■ WHAT TO DO ■
Would you print the whole listing again, exactly?

■ SUPPLIED MATERIAL ■
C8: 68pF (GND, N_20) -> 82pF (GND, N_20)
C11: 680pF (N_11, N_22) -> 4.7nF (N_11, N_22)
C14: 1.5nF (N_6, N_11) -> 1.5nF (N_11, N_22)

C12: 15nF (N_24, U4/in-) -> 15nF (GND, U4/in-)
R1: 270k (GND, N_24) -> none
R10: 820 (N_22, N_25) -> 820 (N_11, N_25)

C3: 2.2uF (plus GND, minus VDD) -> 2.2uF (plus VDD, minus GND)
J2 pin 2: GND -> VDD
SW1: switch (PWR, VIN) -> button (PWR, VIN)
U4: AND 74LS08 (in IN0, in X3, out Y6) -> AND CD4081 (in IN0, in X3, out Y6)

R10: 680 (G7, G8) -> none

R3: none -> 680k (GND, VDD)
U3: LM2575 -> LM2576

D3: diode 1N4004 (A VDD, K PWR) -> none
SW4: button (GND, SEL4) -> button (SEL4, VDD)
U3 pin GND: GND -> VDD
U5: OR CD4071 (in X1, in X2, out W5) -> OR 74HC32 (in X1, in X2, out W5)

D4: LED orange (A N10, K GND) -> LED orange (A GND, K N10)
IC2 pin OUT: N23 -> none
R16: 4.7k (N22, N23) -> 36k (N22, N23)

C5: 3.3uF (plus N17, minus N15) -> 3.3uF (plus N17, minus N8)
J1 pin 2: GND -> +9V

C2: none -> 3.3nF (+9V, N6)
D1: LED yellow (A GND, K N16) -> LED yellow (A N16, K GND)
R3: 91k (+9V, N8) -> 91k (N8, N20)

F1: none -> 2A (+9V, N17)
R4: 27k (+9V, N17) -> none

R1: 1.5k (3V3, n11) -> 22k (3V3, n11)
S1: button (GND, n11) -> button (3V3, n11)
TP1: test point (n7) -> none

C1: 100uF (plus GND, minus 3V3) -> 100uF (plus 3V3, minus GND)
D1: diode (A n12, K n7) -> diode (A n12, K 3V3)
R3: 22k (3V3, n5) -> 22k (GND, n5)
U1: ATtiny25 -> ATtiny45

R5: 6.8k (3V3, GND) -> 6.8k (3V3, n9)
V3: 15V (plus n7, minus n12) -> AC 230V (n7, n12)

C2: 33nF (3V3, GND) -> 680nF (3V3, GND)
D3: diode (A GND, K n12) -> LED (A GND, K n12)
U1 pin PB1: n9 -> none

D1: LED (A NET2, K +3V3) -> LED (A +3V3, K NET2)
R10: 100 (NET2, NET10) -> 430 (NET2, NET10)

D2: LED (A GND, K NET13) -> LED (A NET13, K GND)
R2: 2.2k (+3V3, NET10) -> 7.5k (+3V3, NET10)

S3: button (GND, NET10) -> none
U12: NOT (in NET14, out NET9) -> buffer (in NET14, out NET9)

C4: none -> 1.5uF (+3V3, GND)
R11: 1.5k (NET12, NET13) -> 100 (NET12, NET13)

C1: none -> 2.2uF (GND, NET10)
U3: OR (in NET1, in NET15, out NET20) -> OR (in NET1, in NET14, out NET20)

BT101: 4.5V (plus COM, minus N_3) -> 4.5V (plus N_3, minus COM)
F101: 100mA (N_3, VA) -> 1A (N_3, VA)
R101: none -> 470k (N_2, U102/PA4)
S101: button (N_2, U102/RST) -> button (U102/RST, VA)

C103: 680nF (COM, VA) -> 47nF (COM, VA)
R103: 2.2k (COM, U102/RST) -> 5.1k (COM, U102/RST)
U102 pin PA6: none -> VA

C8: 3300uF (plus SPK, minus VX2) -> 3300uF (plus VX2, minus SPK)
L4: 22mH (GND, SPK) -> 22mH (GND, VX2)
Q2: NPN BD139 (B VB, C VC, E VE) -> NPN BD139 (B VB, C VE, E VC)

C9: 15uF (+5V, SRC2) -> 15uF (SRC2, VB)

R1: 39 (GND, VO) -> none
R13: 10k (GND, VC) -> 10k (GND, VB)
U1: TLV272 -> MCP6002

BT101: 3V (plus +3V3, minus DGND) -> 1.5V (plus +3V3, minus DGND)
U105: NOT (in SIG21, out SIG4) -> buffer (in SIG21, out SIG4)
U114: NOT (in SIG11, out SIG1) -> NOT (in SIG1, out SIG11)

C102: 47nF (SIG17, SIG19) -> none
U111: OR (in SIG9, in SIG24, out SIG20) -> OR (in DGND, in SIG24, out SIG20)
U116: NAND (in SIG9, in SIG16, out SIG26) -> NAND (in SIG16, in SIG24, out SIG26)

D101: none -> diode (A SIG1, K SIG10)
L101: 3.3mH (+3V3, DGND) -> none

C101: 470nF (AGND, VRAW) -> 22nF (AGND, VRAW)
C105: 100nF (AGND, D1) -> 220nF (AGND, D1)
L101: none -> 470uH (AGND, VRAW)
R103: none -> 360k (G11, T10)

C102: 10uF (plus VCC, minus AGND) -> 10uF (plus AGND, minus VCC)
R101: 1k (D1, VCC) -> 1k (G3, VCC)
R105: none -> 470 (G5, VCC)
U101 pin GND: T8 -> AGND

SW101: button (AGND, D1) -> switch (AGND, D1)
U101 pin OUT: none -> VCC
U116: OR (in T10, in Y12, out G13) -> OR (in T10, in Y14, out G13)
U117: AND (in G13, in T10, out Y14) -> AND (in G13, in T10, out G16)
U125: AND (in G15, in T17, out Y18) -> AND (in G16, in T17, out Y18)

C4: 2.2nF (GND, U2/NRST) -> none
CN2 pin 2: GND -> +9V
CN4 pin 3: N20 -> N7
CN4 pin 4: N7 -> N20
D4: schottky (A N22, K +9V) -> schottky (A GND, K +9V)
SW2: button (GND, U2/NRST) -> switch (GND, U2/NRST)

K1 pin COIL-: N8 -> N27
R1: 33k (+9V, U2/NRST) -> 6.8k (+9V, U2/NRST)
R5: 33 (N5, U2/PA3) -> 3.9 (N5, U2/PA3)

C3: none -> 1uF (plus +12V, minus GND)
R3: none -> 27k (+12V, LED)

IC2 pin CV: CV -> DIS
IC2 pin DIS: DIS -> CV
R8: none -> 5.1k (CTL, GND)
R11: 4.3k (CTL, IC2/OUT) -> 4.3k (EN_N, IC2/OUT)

■ SOLUTION TO THE EXERCISE ■
C8: 68pF (GND, N_20) -> 82pF (GND, N_20)
C11: 680pF (N_11, N_22) -> 4.7nF (N_11, N_22)
C14: 1.5nF (N_6, N_11) -> 1.5nF (N_11, N_22)

C12: 15nF (N_24, U4/in-) -> 15nF (GND, U4/in-)
R1: 270k (GND, N_24) -> none
R10: 820 (N_22, N_25) -> 820 (N_11, N_25)

C3: 2.2uF (plus GND, minus VDD) -> 2.2uF (plus VDD, minus GND)
J2 pin 2: GND -> VDD
SW1: switch (PWR, VIN) -> button (PWR, VIN)
U4: AND 74LS08 (in IN0, in X3, out Y6) -> AND CD4081 (in IN0, in X3, out Y6)

R10: 680 (G7, G8) -> none

R3: none -> 680k (GND, VDD)
U3: LM2575 -> LM2576

D3: diode 1N4004 (A VDD, K PWR) -> none
SW4: button (GND, SEL4) -> button (SEL4, VDD)
U3 pin GND: GND -> VDD
U5: OR CD4071 (in X1, in X2, out W5) -> OR 74HC32 (in X1, in X2, out W5)

D4: LED orange (A N10, K GND) -> LED orange (A GND, K N10)
IC2 pin OUT: N23 -> none
R16: 4.7k (N22, N23) -> 36k (N22, N23)

C5: 3.3uF (plus N17, minus N15) -> 3.3uF (plus N17, minus N8)
J1 pin 2: GND -> +9V

C2: none -> 3.3nF (+9V, N6)
D1: LED yellow (A GND, K N16) -> LED yellow (A N16, K GND)
R3: 91k (+9V, N8) -> 91k (N8, N20)

F1: none -> 2A (+9V, N17)
R4: 27k (+9V, N17) -> none

R1: 1.5k (3V3, n11) -> 22k (3V3, n11)
S1: button (GND, n11) -> button (3V3, n11)
TP1: test point (n7) -> none

C1: 100uF (plus GND, minus 3V3) -> 100uF (plus 3V3, minus GND)
D1: diode (A n12, K n7) -> diode (A n12, K 3V3)
R3: 22k (3V3, n5) -> 22k (GND, n5)
U1: ATtiny25 -> ATtiny45

R5: 6.8k (3V3, GND) -> 6.8k (3V3, n9)
V3: 15V (plus n7, minus n12) -> AC 230V (n7, n12)

C2: 33nF (3V3, GND) -> 680nF (3V3, GND)
D3: diode (A GND, K n12) -> LED (A GND, K n12)
U1 pin PB1: n9 -> none

D1: LED (A NET2, K +3V3) -> LED (A +3V3, K NET2)
R10: 100 (NET2, NET10) -> 430 (NET2, NET10)

D2: LED (A GND, K NET13) -> LED (A NET13, K GND)
R2: 2.2k (+3V3, NET10) -> 7.5k (+3V3, NET10)

S3: button (GND, NET10) -> none
U12: NOT (in NET14, out NET9) -> buffer (in NET14, out NET9)

C4: none -> 1.5uF (+3V3, GND)
R11: 1.5k (NET12, NET13) -> 100 (NET12, NET13)

C1: none -> 2.2uF (GND, NET10)
U3: OR (in NET1, in NET15, out NET20) -> OR (in NET1, in NET14, out NET20)

BT101: 4.5V (plus COM, minus N_3) -> 4.5V (plus N_3, minus COM)
F101: 100mA (N_3, VA) -> 1A (N_3, VA)
R101: none -> 470k (N_2, U102/PA4)
S101: button (N_2, U102/RST) -> button (U102/RST, VA)

C103: 680nF (COM, VA) -> 47nF (COM, VA)
R103: 2.2k (COM, U102/RST) -> 5.1k (COM, U102/RST)
U102 pin PA6: none -> VA

C8: 3300uF (plus SPK, minus VX2) -> 3300uF (plus VX2, minus SPK)
L4: 22mH (GND, SPK) -> 22mH (GND, VX2)
Q2: NPN BD139 (B VB, C VC, E VE) -> NPN BD139 (B VB, C VE, E VC)

C9: 15uF (+5V, SRC2) -> 15uF (SRC2, VB)

R1: 39 (GND, VO) -> none
R13: 10k (GND, VC) -> 10k (GND, VB)
U1: TLV272 -> MCP6002

BT101: 3V (plus +3V3, minus DGND) -> 1.5V (plus +3V3, minus DGND)
U105: NOT (in SIG21, out SIG4) -> buffer (in SIG21, out SIG4)
U114: NOT (in SIG11, out SIG1) -> NOT (in SIG1, out SIG11)

C102: 47nF (SIG17, SIG19) -> none
U111: OR (in SIG9, in SIG24, out SIG20) -> OR (in DGND, in SIG24, out SIG20)
U116: NAND (in SIG9, in SIG16, out SIG26) -> NAND (in SIG16, in SIG24, out SIG26)

D101: none -> diode (A SIG1, K SIG10)
L101: 3.3mH (+3V3, DGND) -> none

C101: 470nF (AGND, VRAW) -> 22nF (AGND, VRAW)
C105: 100nF (AGND, D1) -> 220nF (AGND, D1)
L101: none -> 470uH (AGND, VRAW)
R103: none -> 360k (G11, T10)

C102: 10uF (plus VCC, minus AGND) -> 10uF (plus AGND, minus VCC)
R101: 1k (D1, VCC) -> 1k (G3, VCC)
R105: none -> 470 (G5, VCC)
U101 pin GND: T8 -> AGND

SW101: button (AGND, D1) -> switch (AGND, D1)
U101 pin OUT: none -> VCC
U116: OR (in T10, in Y12, out G13) -> OR (in T10, in Y14, out G13)
U117: AND (in G13, in T10, out Y14) -> AND (in G13, in T10, out G16)
U125: AND (in G15, in T17, out Y18) -> AND (in G16, in T17, out Y18)

C4: 2.2nF (GND, U2/NRST) -> none
CN2 pin 2: GND -> +9V
CN4 pin 3: N20 -> N7
CN4 pin 4: N7 -> N20
D4: schottky (A N22, K +9V) -> schottky (A GND, K +9V)
SW2: button (GND, U2/NRST) -> switch (GND, U2/NRST)

K1 pin COIL-: N8 -> N27
R1: 33k (+9V, U2/NRST) -> 6.8k (+9V, U2/NRST)
R5: 33 (N5, U2/PA3) -> 3.9 (N5, U2/PA3)

C3: none -> 1uF (plus +12V, minus GND)
R3: none -> 27k (+12V, LED)

IC2 pin CV: CV -> DIS
IC2 pin DIS: DIS -> CV
R8: none -> 5.1k (CTL, GND)
R11: 4.3k (CTL, IC2/OUT) -> 4.3k (EN_N, IC2/OUT)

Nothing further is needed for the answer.